**Supplied data**
....

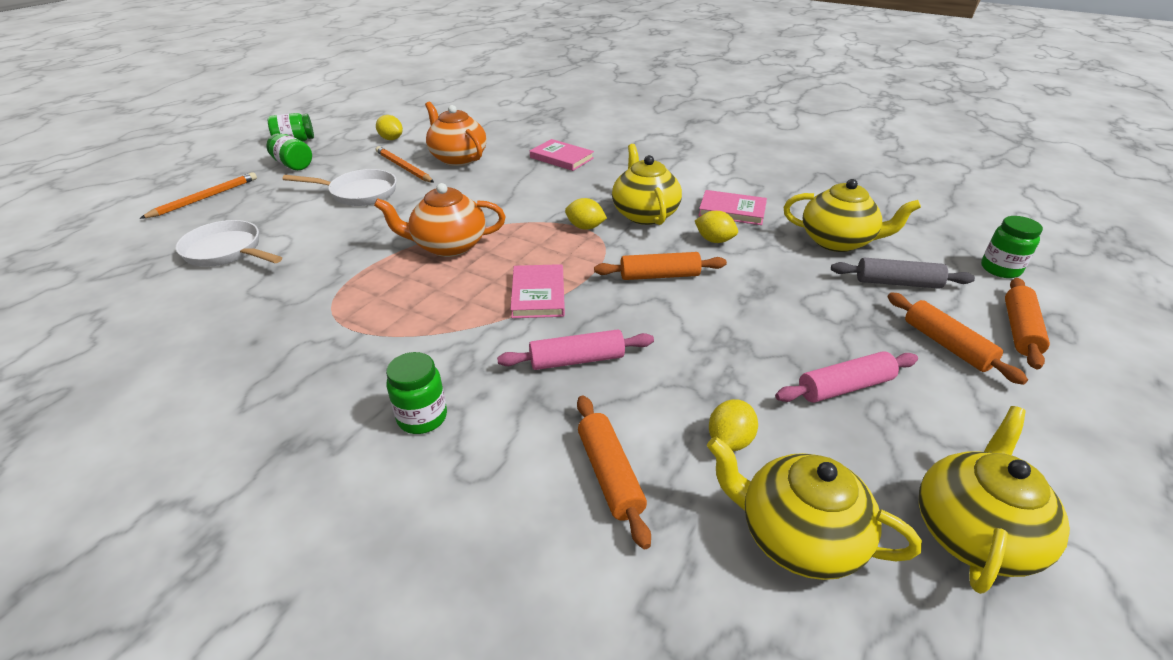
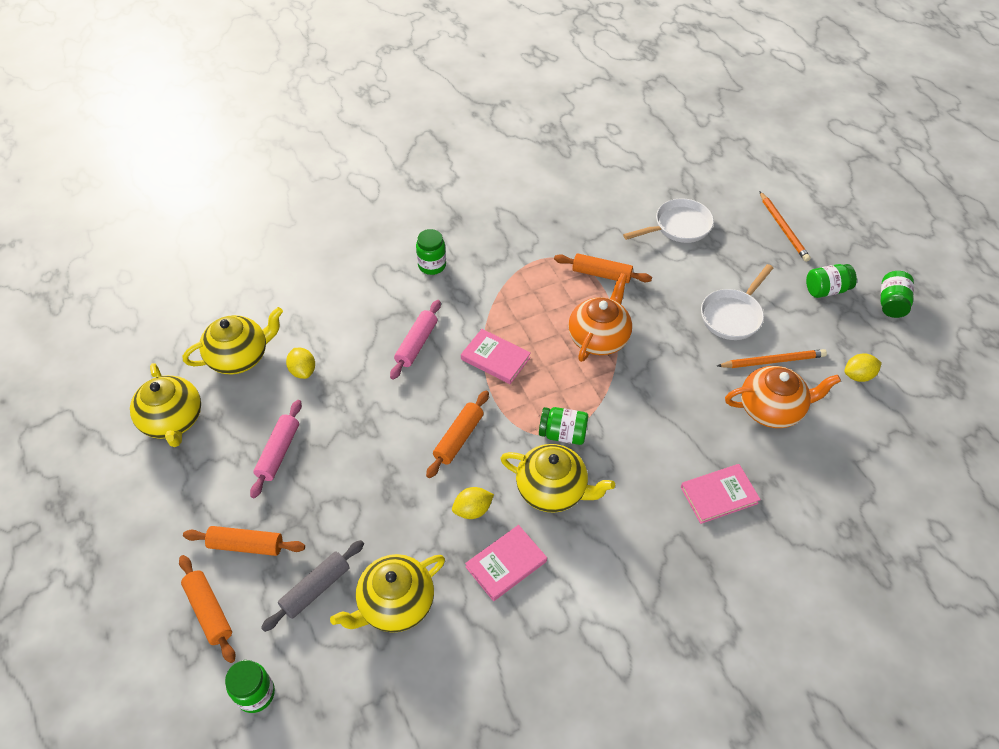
camera: 125 degrees right, 15 degrees up
(585, 227) = (563, 434): yellow lemon -> green jar
(610, 474) = (332, 314): orange rolling pin -> orange rolling pin (601, 274)

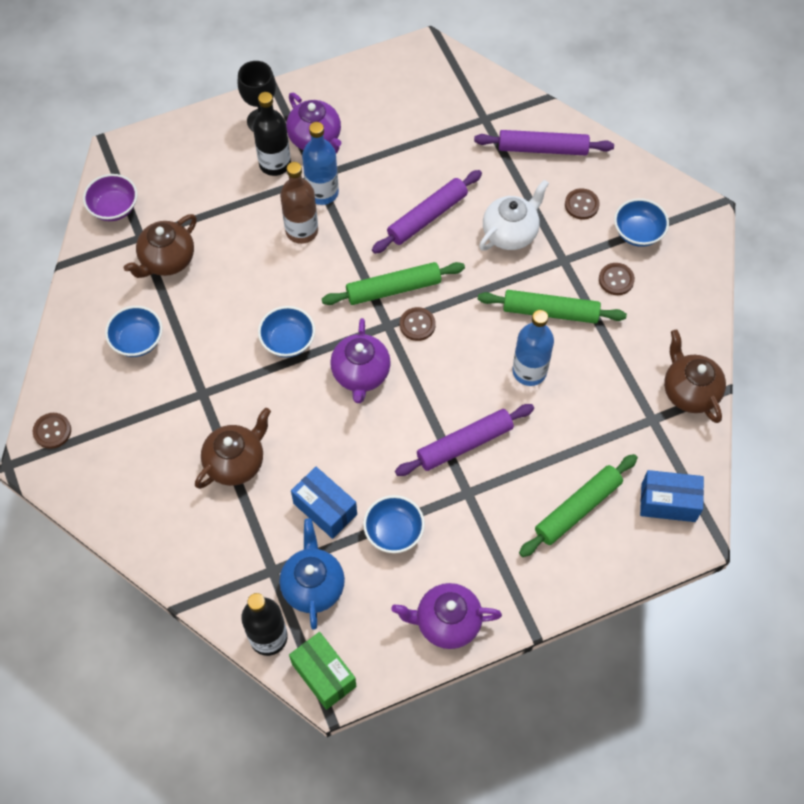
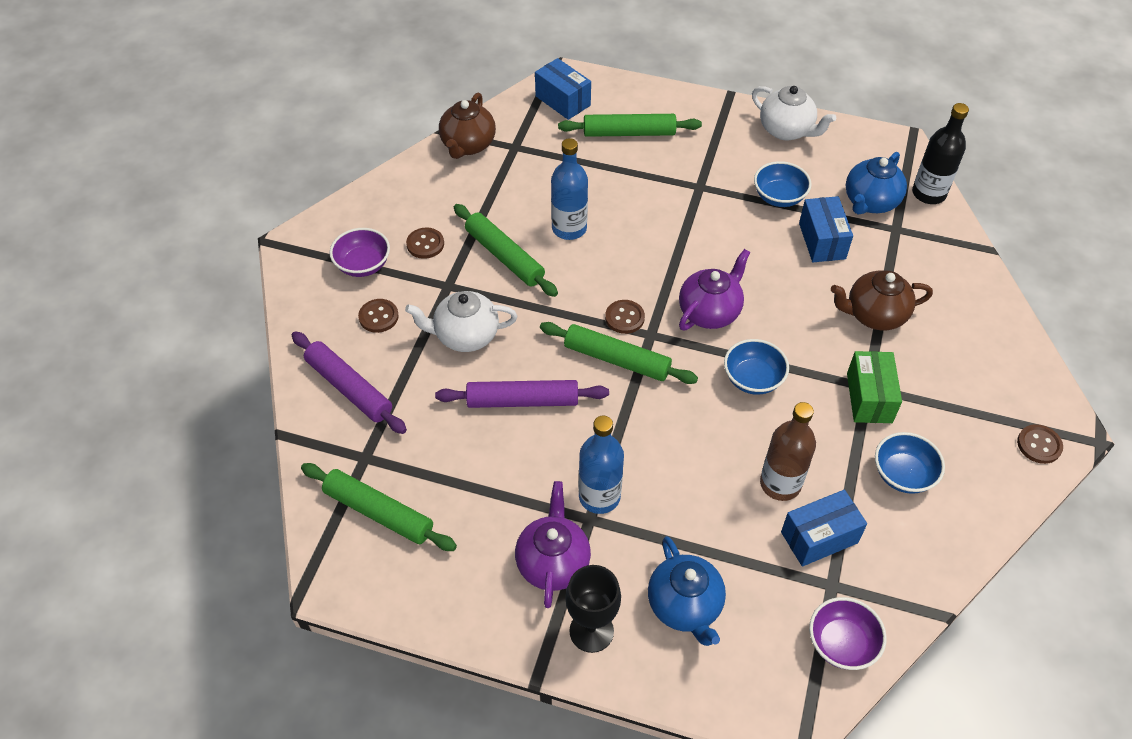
camera: 140 degrees left, 10 degrees down
(167, 260) = (819, 537): brown teapot -> blue box
(220, 167) = (685, 606): none -> blue teapot
(275, 164) = (621, 565): black bottle -> none
(302, 231) = (654, 471): brown bottle -> brown bottle (780, 484)
(324, 675) = (901, 153): green box -> green box (869, 398)
(442, 97) = (378, 512): none -> green rolling pin
(446, 622) = (786, 130): purple teapot -> white teapot
(464, 444) = (671, 215): purple rolling pin -> none
(638, 232) = (363, 265): blue bowl -> purple bowl

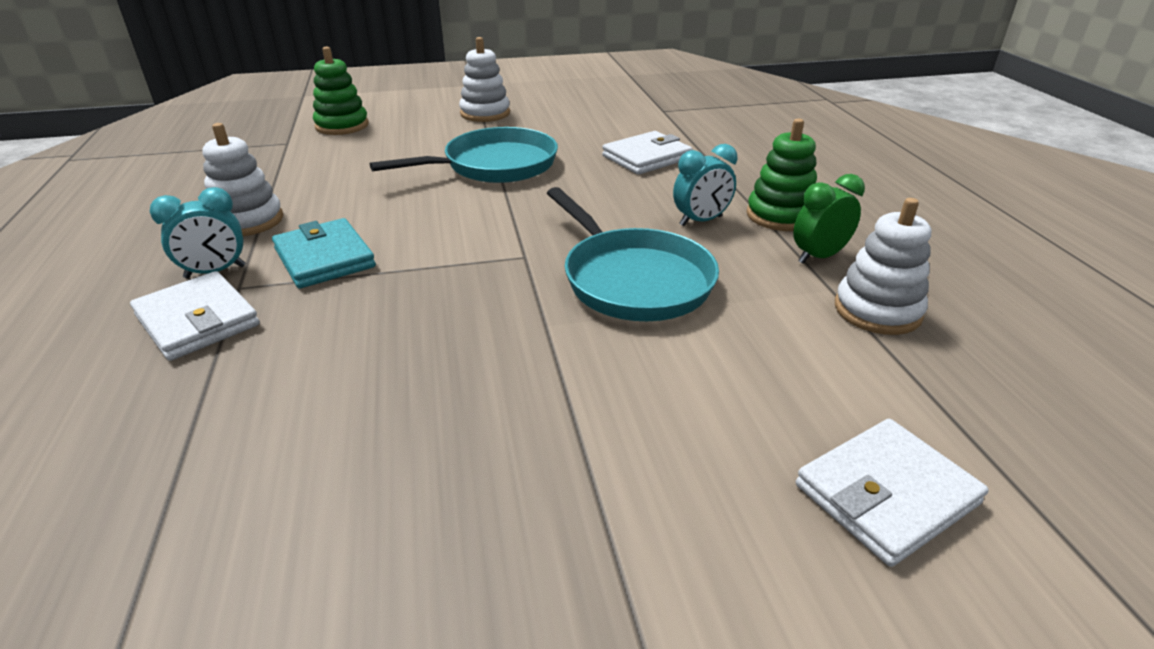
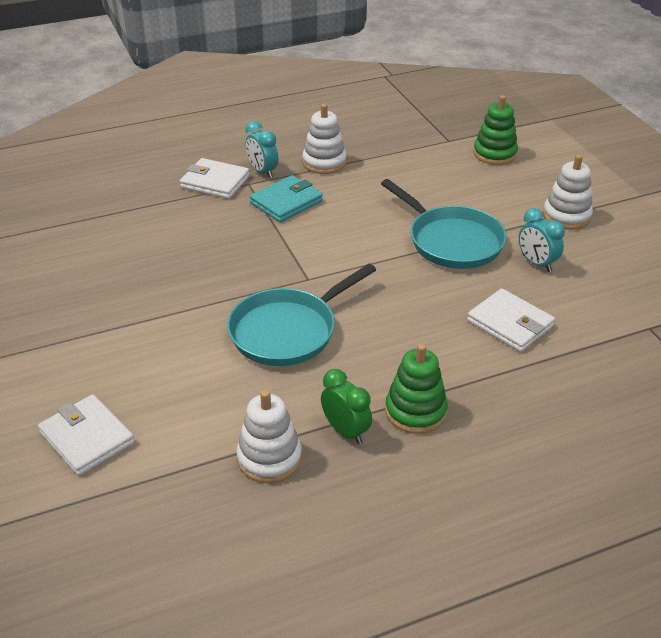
camera: 80 degrees right, 5 degrees up
(197, 320) = (215, 182): white wallet -> white wallet turned 75 degrees clockwise
(701, 221) = (389, 362): turquoise clock -> turquoise clock (536, 263)

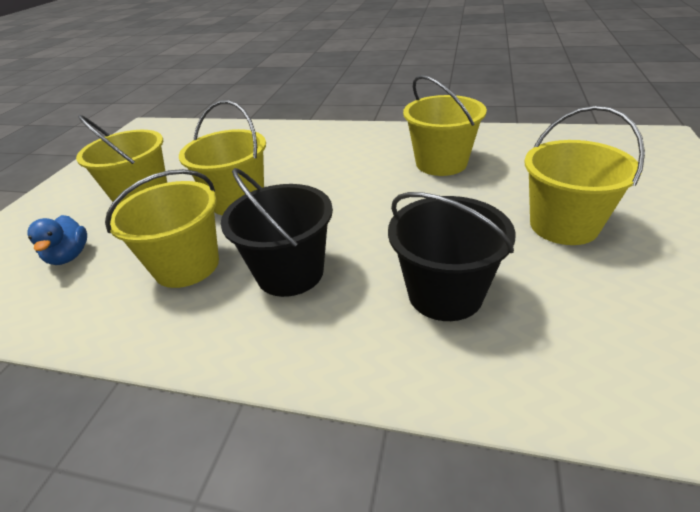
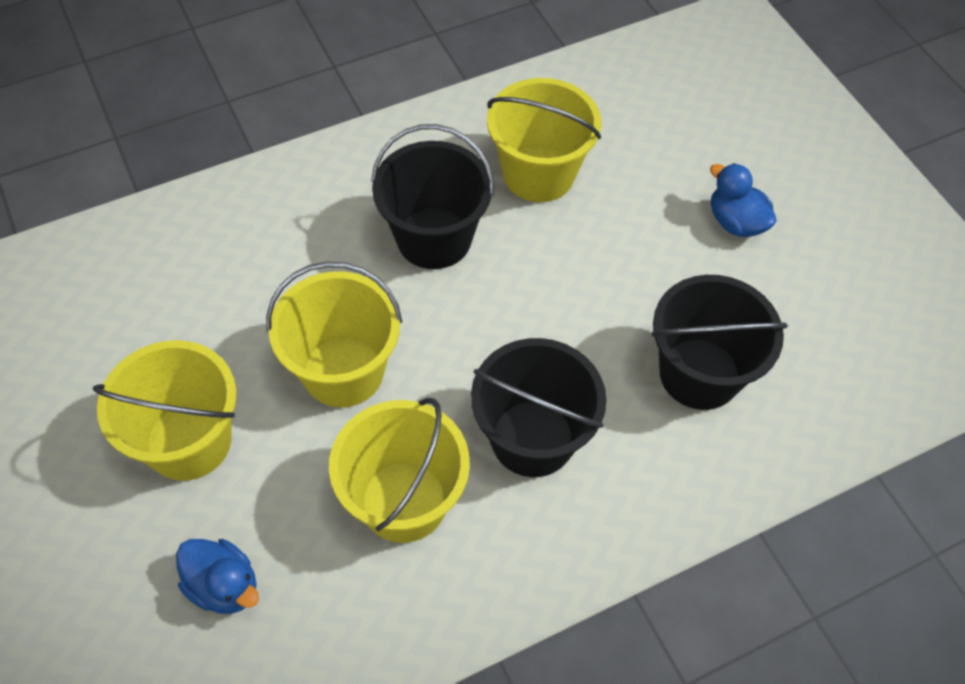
camera: 45 degrees left, 20 degrees up
(350, 169) = (434, 238): none -> black bucket
(563, 225) = (735, 222): yellow bucket -> blue duck

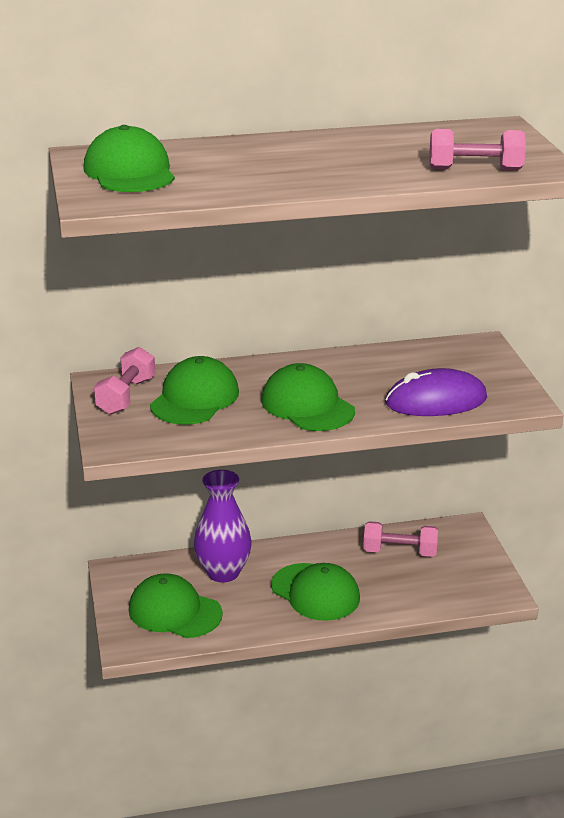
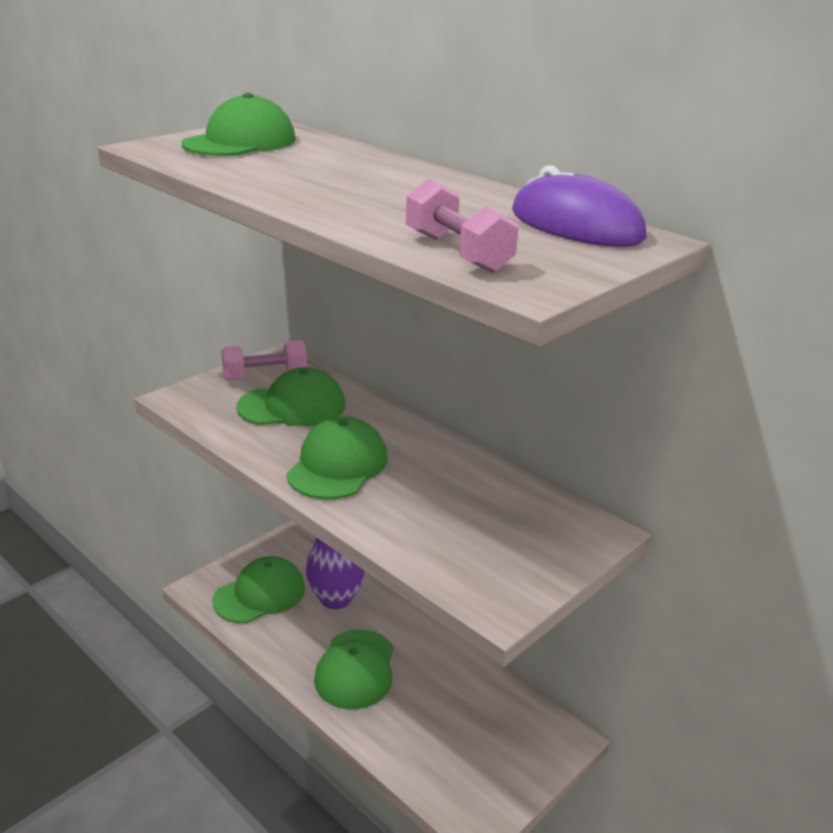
camera: 55 degrees right, 0 degrees up
(174, 611) = (259, 594): green cap -> green cap turned 60 degrees clockwise
(399, 552) = (472, 703): pink dumbbell -> none
(436, 401) = (429, 540): purple mouse -> purple mouse (576, 225)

....

**Exercise**
Would you reproduce the records exactly as they stand, but without the pictures?

**Completed task**
camera: 125 degrees right, 15 degrees up
(585, 227) = (563, 434): yellow lemon -> green jar
(610, 474) = (332, 314): orange rolling pin -> orange rolling pin (601, 274)

camera: 140 degrees left, 10 degrees down
(167, 260) = (819, 537): brown teapot -> blue box
(220, 167) = (685, 606): none -> blue teapot
(275, 164) = (621, 565): black bottle -> none
(302, 231) = (654, 471): brown bottle -> brown bottle (780, 484)
(324, 675) = (901, 153): green box -> green box (869, 398)
(442, 97) = (378, 512): none -> green rolling pin
(446, 622) = (786, 130): purple teapot -> white teapot
(464, 444) = (671, 215): purple rolling pin -> none
(638, 232) = (363, 265): blue bowl -> purple bowl

camera: 80 degrees right, 5 degrees up
(197, 320) = (215, 182): white wallet -> white wallet turned 75 degrees clockwise
(701, 221) = (389, 362): turquoise clock -> turquoise clock (536, 263)

camera: 45 degrees left, 20 degrees up
(350, 169) = (434, 238): none -> black bucket
(563, 225) = (735, 222): yellow bucket -> blue duck

camera: 55 degrees right, 0 degrees up
(174, 611) = (259, 594): green cap -> green cap turned 60 degrees clockwise
(399, 552) = (472, 703): pink dumbbell -> none
(436, 401) = (429, 540): purple mouse -> purple mouse (576, 225)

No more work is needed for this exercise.